* **Data supplied**:
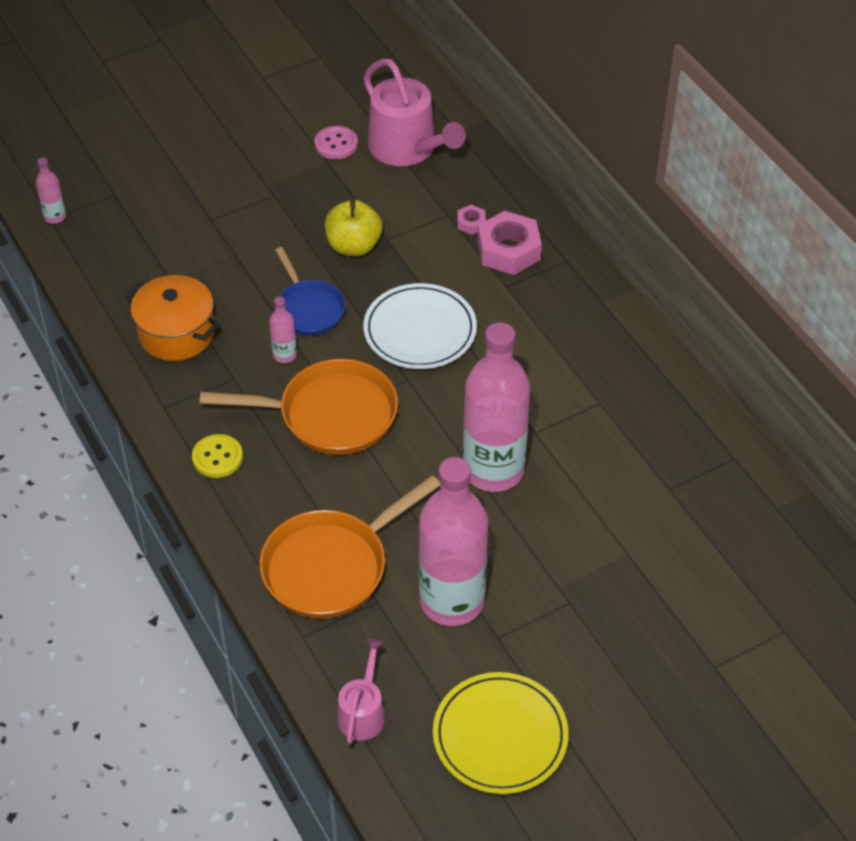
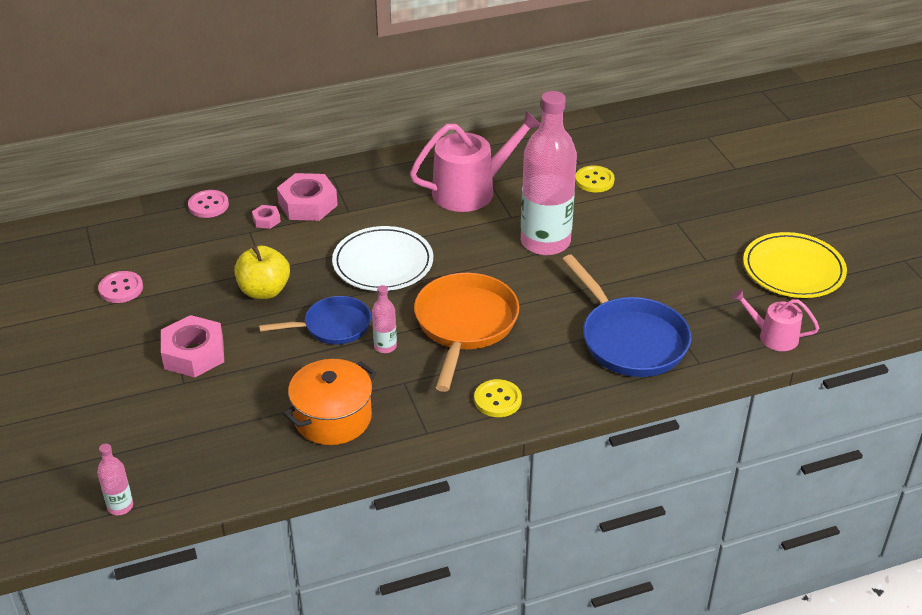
camera: 80 degrees left, 10 degrees down
orange pan [259,475,441,619] -> blue pan [562,255,691,377]
pink watering can [363,58,466,166] -> pink watering can moved to [410,110,540,212]
pink bottle [419,457,488,626] -> none
none -> pink nut [161,315,224,378]
none -> pink button [188,190,229,218]
none -> yellow button [575,165,615,192]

* **Your assignment**:
Could you output the full set of entries exactly, skipping every picture?

* **Written response**:
camera: 80 degrees left, 10 degrees down
orange pan [259,475,441,619] -> blue pan [562,255,691,377]
pink watering can [363,58,466,166] -> pink watering can moved to [410,110,540,212]
pink bottle [419,457,488,626] -> none
none -> pink nut [161,315,224,378]
none -> pink button [188,190,229,218]
none -> yellow button [575,165,615,192]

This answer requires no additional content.